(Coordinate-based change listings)
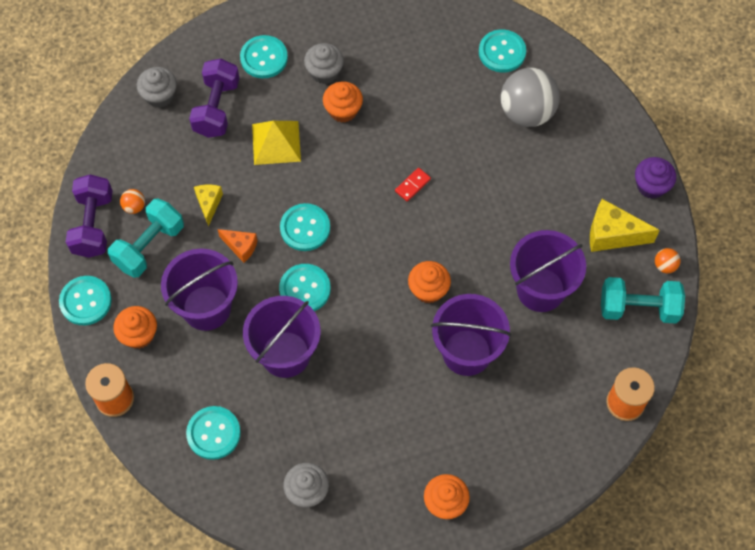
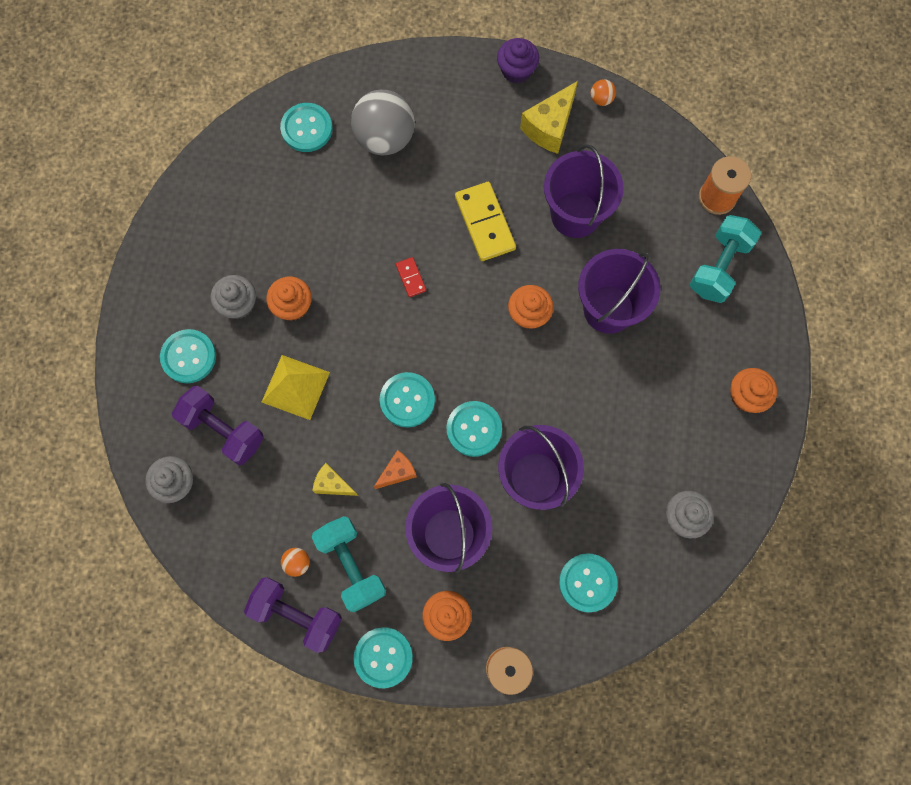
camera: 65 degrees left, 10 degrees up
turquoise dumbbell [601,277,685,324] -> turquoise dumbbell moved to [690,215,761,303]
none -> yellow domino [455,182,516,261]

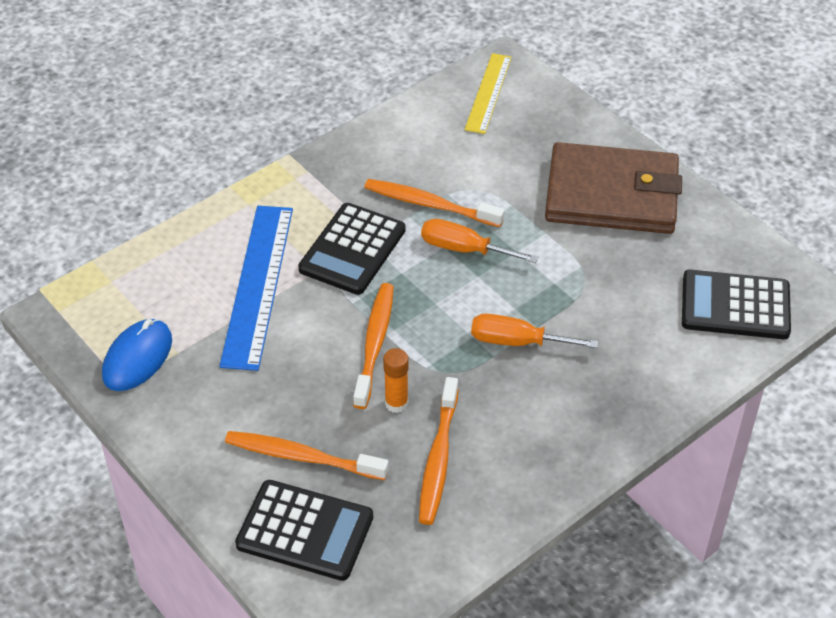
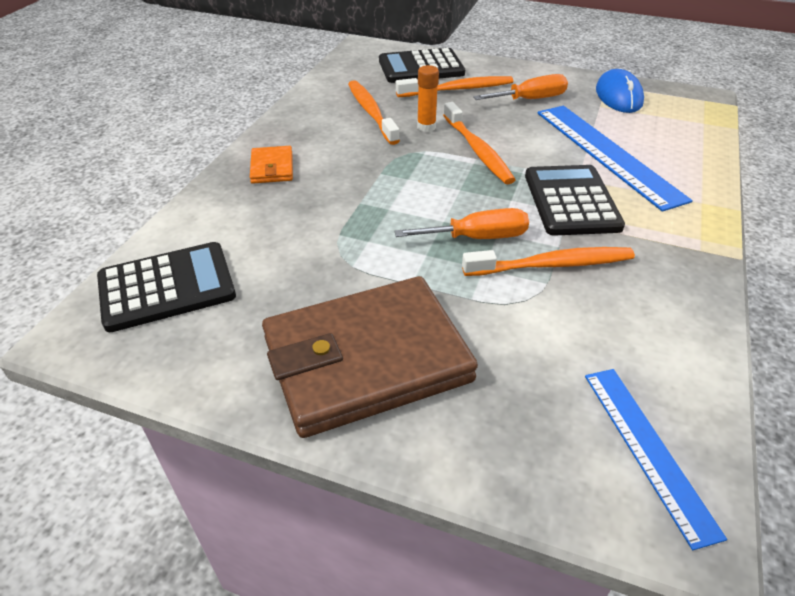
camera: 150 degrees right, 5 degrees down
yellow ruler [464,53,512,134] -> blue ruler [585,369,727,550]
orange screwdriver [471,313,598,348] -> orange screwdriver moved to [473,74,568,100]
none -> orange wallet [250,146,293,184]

BRIEF - Every record above should be transcribed exactly; the pictures stay out of the copy.

OUTPUT FOR THIS TASK -
camera: 65 degrees left, 10 degrees up
turquoise dumbbell [601,277,685,324] -> turquoise dumbbell moved to [690,215,761,303]
none -> yellow domino [455,182,516,261]

camera: 150 degrees right, 5 degrees down
yellow ruler [464,53,512,134] -> blue ruler [585,369,727,550]
orange screwdriver [471,313,598,348] -> orange screwdriver moved to [473,74,568,100]
none -> orange wallet [250,146,293,184]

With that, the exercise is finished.